[Stored items from a collection]

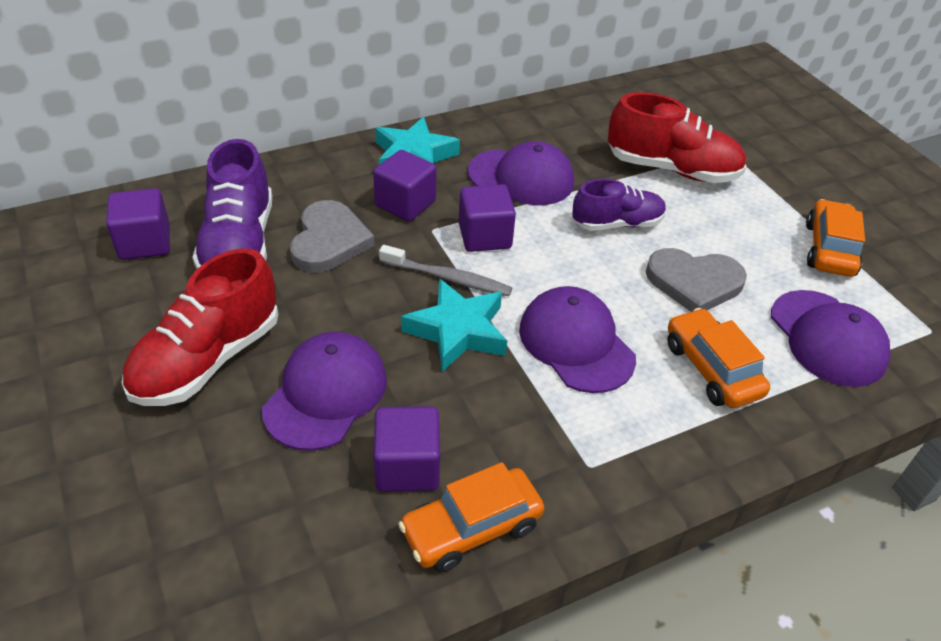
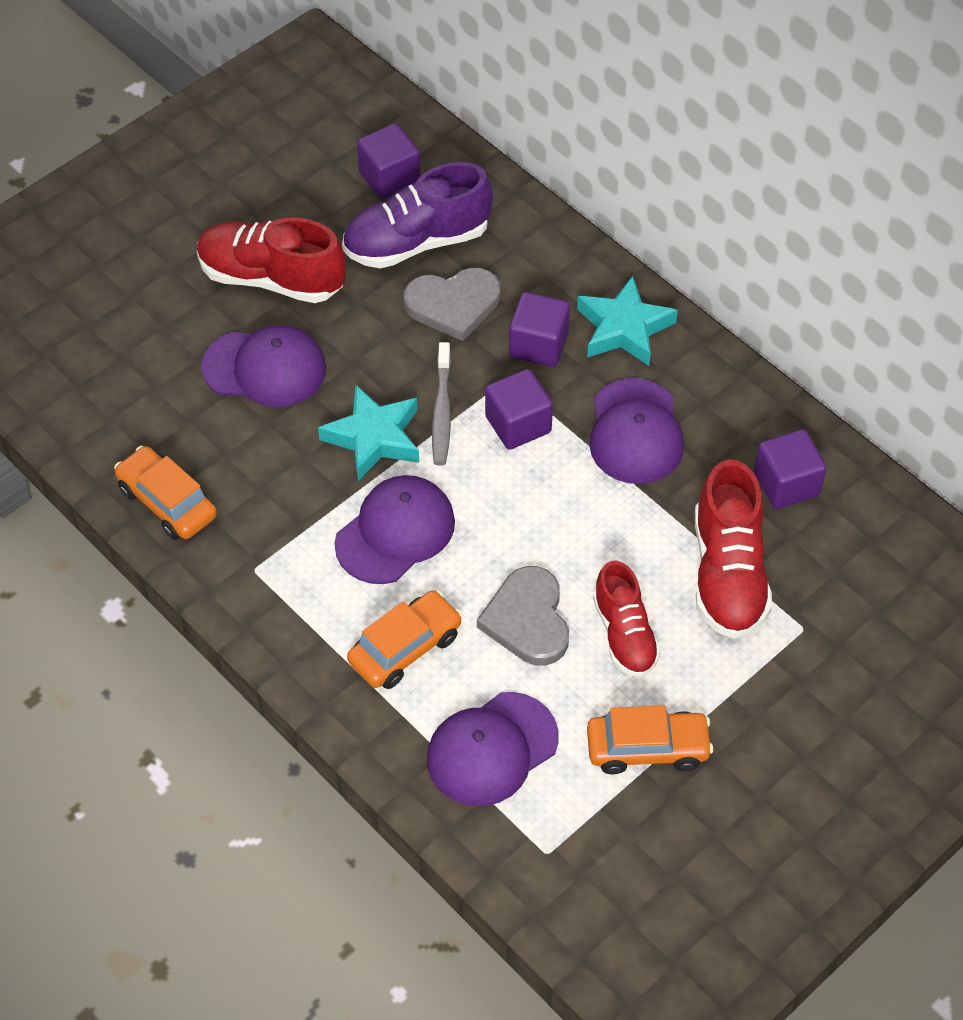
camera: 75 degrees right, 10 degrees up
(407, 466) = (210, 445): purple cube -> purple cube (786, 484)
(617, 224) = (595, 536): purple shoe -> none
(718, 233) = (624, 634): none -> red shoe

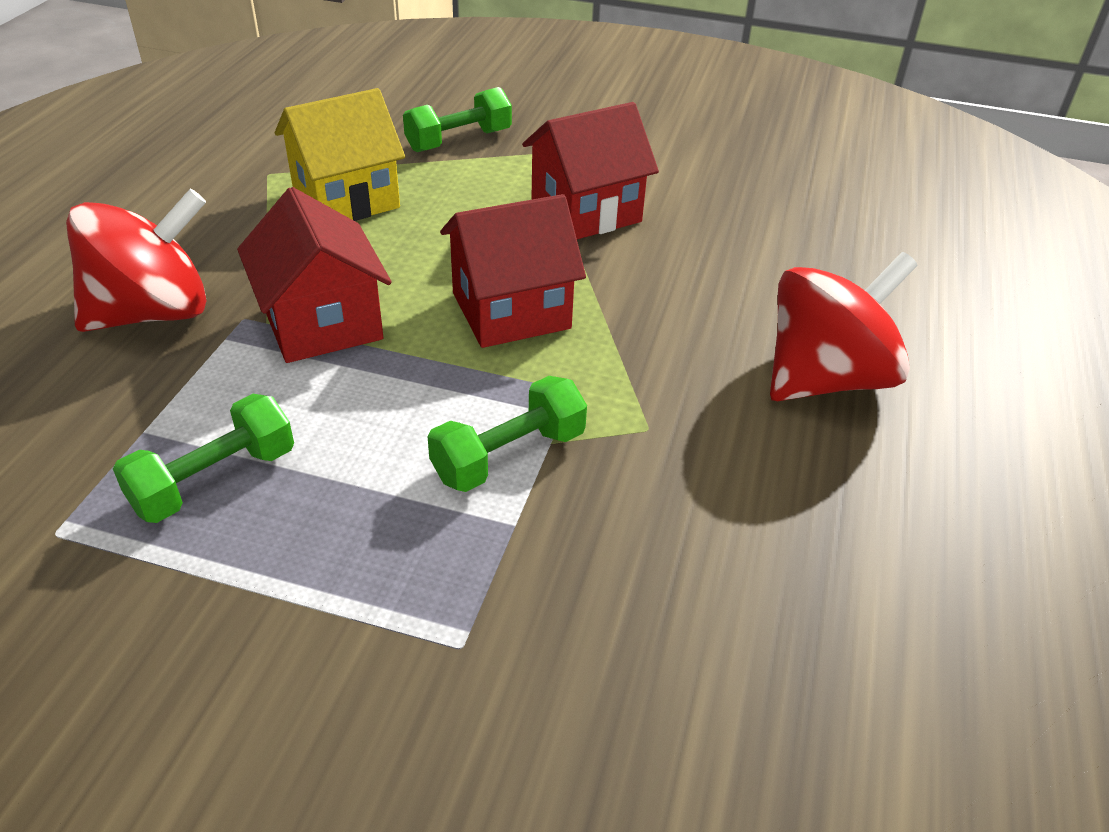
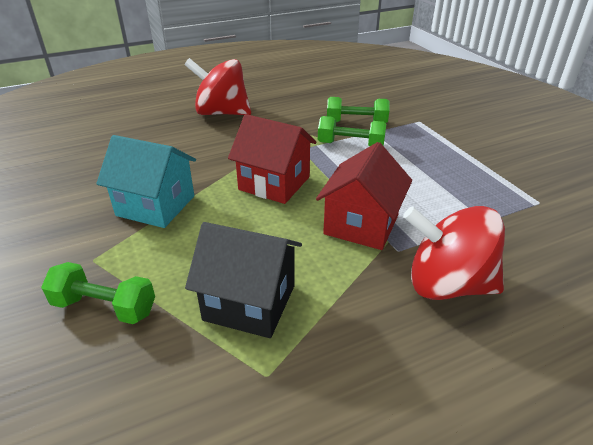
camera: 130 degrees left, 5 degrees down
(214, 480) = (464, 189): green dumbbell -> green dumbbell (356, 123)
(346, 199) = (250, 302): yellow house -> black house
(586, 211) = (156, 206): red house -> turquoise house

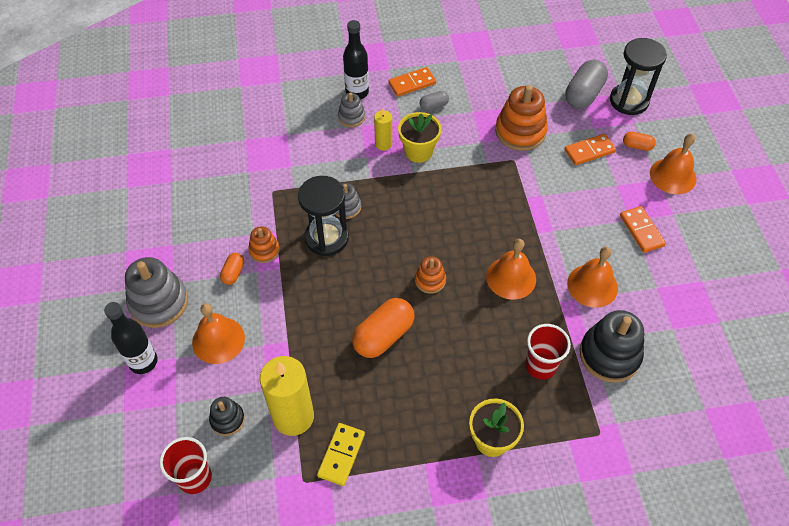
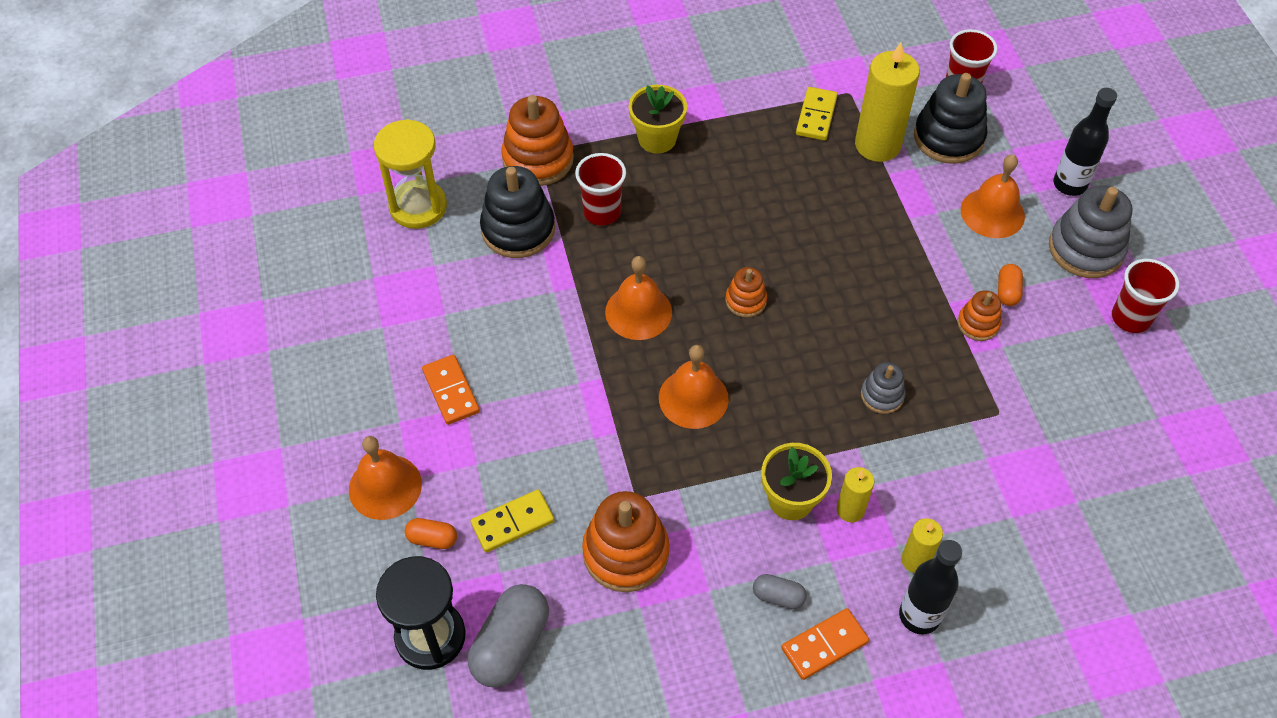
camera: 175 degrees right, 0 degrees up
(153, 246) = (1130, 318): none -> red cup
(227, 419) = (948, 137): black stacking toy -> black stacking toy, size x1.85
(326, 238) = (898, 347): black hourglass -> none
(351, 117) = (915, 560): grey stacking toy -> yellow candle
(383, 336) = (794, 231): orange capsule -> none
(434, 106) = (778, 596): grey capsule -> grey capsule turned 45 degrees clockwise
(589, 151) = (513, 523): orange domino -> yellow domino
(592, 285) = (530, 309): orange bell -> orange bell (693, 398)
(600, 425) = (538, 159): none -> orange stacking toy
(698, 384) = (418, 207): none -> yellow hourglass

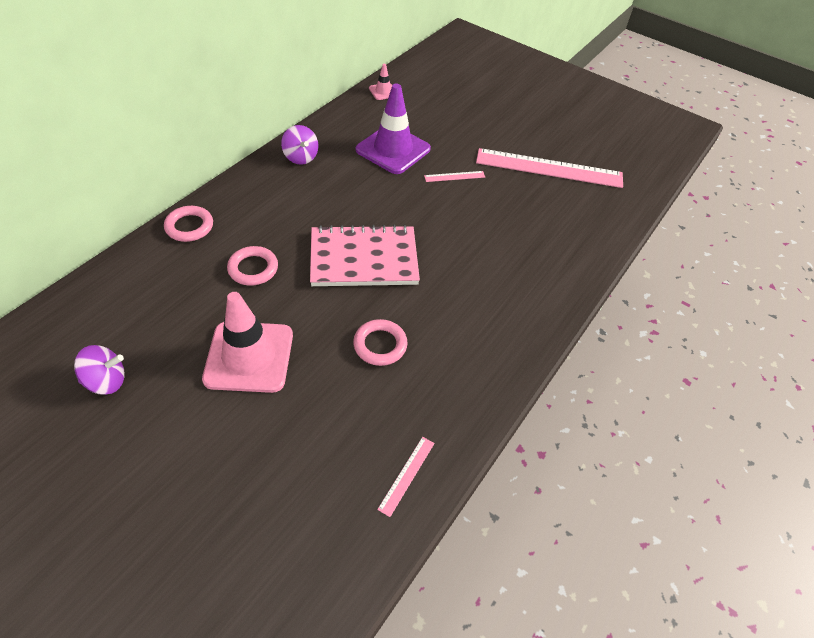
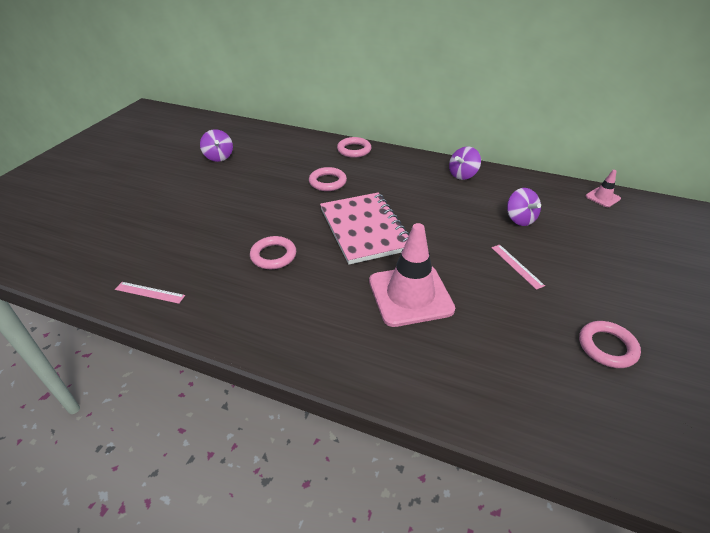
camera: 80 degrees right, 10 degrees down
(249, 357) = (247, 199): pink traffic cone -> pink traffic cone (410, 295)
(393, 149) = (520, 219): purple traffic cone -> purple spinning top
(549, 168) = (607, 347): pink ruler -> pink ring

▶ Activity: Set the lines above down again, word for word, from the first through the one containing "(214, 480) = (464, 189): green"; pictures excluded.

▶ Expected answer:
camera: 75 degrees right, 10 degrees up
(407, 466) = (210, 445): purple cube -> purple cube (786, 484)
(617, 224) = (595, 536): purple shoe -> none
(718, 233) = (624, 634): none -> red shoe

camera: 130 degrees left, 5 degrees down
(214, 480) = (464, 189): green dumbbell -> green dumbbell (356, 123)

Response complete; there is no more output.